About this task:
The records below hold a stretch from the line with "(240, 260) = (623, 167): purple" through the line with "(532, 278) = (372, 359): none -> yellow lemon"; return exactly those lines, ends included, and nothing more.

(Stored dataset items)

···

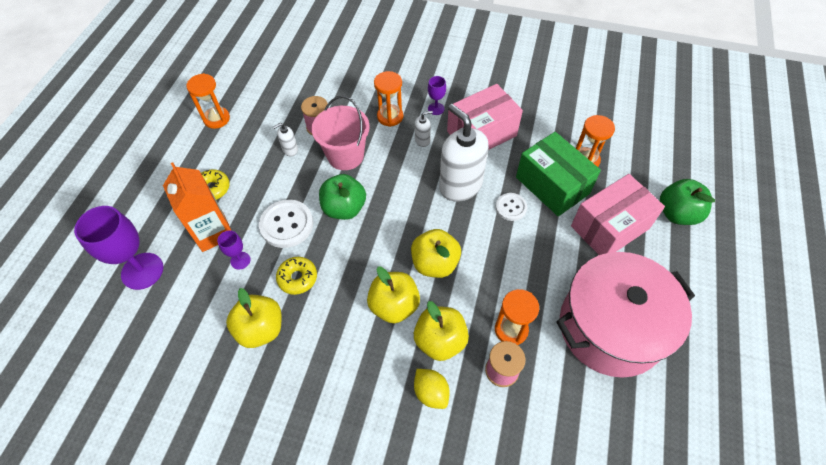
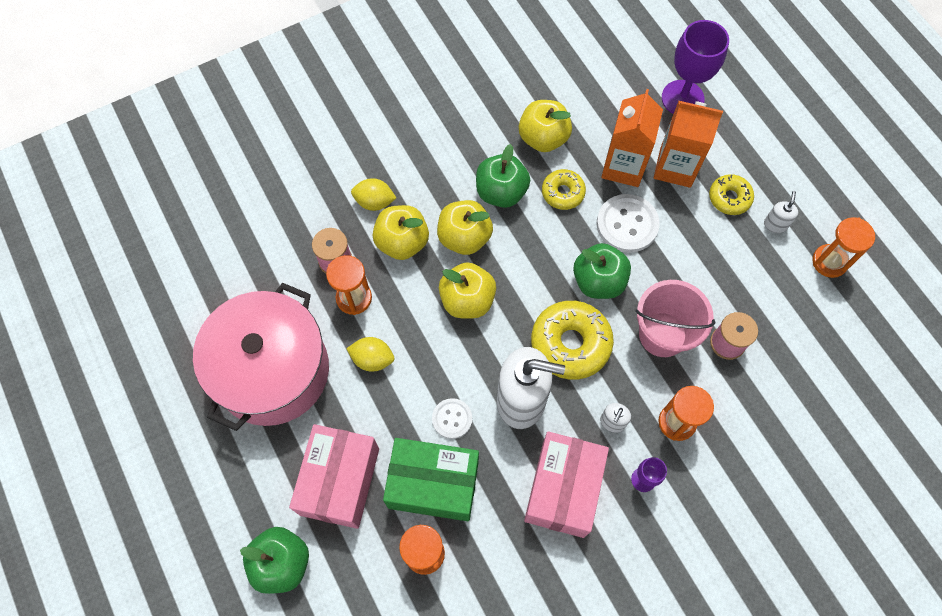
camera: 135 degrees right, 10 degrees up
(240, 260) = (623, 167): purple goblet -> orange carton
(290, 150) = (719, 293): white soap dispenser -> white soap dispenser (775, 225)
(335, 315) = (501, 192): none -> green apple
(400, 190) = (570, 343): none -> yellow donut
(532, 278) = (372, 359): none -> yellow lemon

···

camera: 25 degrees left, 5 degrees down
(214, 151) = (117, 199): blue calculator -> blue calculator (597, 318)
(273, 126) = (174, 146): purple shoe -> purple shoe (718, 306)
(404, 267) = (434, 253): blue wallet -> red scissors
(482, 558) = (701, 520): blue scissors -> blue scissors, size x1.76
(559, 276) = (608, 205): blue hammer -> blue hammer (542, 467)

···

Exercise answer:
(240, 260) = (623, 167): purple goblet -> orange carton
(290, 150) = (719, 293): white soap dispenser -> white soap dispenser (775, 225)
(335, 315) = (501, 192): none -> green apple
(400, 190) = (570, 343): none -> yellow donut
(532, 278) = (372, 359): none -> yellow lemon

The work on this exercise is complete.